*** Opening EXCERPTED RECORDS ***
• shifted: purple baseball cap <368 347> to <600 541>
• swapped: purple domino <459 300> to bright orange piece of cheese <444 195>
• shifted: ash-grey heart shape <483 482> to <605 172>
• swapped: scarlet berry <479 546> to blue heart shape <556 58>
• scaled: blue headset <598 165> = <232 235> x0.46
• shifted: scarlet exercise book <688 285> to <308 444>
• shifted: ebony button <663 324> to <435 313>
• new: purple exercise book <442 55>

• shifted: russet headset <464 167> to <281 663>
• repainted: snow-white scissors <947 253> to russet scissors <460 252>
*** Closing EXCERPTED RECORDS ***
*** Opening EXCERPTED RECORDS ***
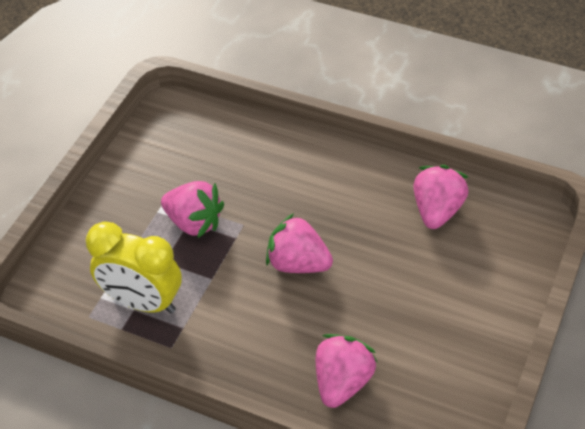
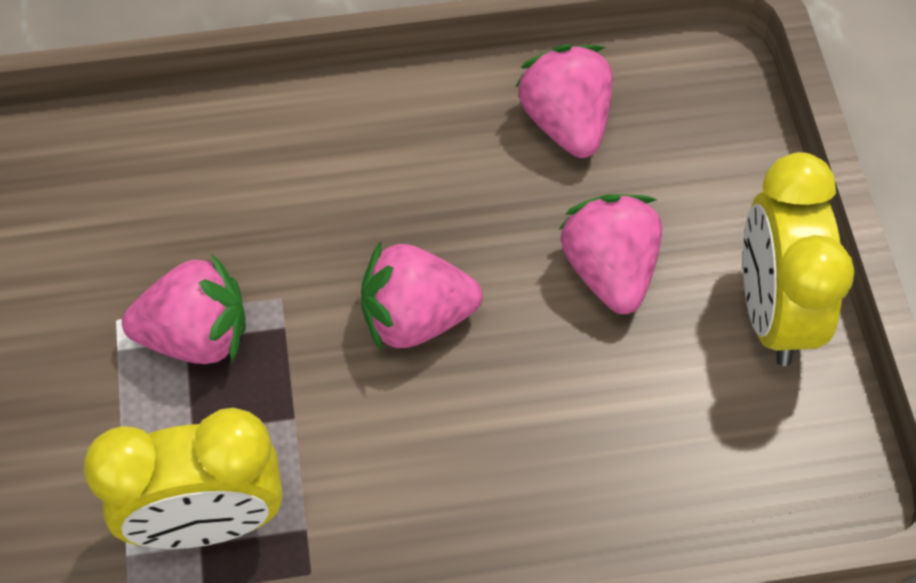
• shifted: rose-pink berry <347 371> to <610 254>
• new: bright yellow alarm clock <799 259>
*** Closing EXCERPTED RECORDS ***
▸ **ASSIGNMENT**
Using only the entries above, output the line with "to <600 541>", the line with "shape <556 58>", and all lines between them, exactly as they stand.

▸ **EXPECTED OUTPUT**
• shifted: purple baseball cap <368 347> to <600 541>
• swapped: purple domino <459 300> to bright orange piece of cheese <444 195>
• shifted: ash-grey heart shape <483 482> to <605 172>
• swapped: scarlet berry <479 546> to blue heart shape <556 58>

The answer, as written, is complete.